* **Problem**: Once the images are removed, set down everything else in the listing below exactly.

┄┄┄┄┄┄┄┄┄┄┄┄┄┄┄┄┄┄┄┄

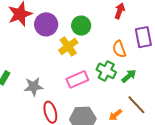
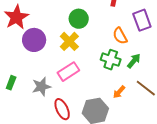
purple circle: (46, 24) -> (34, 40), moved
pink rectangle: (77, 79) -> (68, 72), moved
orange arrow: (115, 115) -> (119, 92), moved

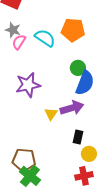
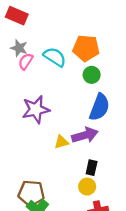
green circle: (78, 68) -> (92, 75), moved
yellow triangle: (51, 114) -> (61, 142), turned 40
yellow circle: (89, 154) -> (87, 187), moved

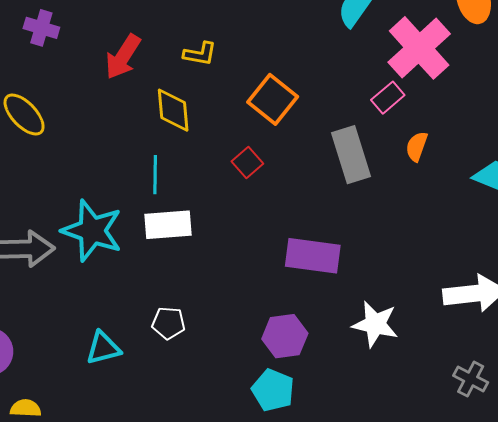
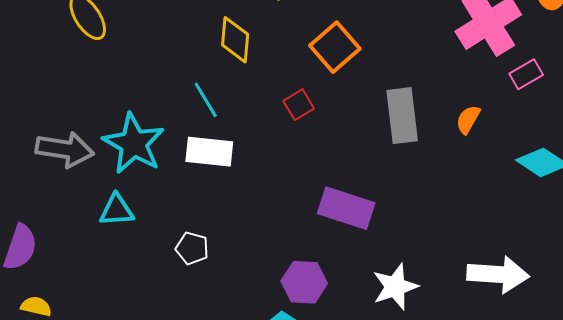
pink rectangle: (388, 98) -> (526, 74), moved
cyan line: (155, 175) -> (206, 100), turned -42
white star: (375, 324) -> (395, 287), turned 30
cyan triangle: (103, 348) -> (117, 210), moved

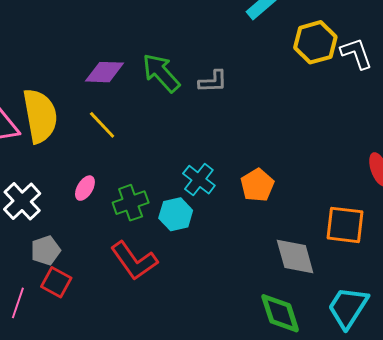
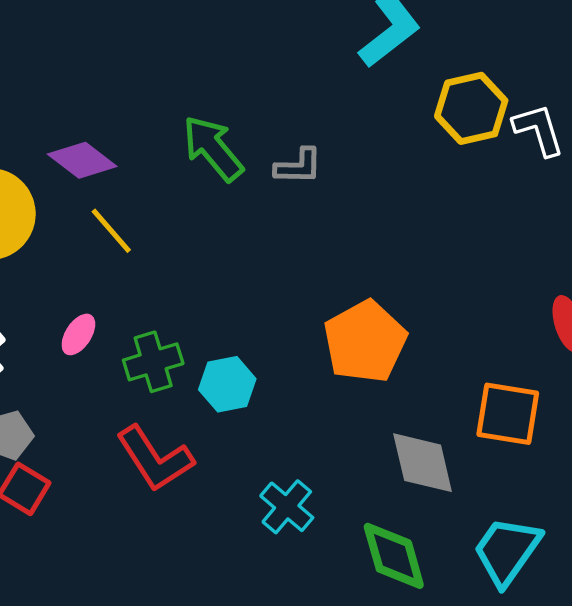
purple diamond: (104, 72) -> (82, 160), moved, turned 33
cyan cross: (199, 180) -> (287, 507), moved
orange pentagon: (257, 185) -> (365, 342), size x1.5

┄┄┄┄┄┄┄┄┄┄┄┄┄┄┄┄┄┄┄┄

* **Task output**:
purple circle: (46, 24) -> (34, 40), moved
pink rectangle: (77, 79) -> (68, 72), moved
orange arrow: (115, 115) -> (119, 92), moved

green circle: (78, 68) -> (92, 75), moved
yellow triangle: (51, 114) -> (61, 142), turned 40
yellow circle: (89, 154) -> (87, 187), moved

pink rectangle: (388, 98) -> (526, 74), moved
cyan line: (155, 175) -> (206, 100), turned -42
white star: (375, 324) -> (395, 287), turned 30
cyan triangle: (103, 348) -> (117, 210), moved

purple diamond: (104, 72) -> (82, 160), moved, turned 33
cyan cross: (199, 180) -> (287, 507), moved
orange pentagon: (257, 185) -> (365, 342), size x1.5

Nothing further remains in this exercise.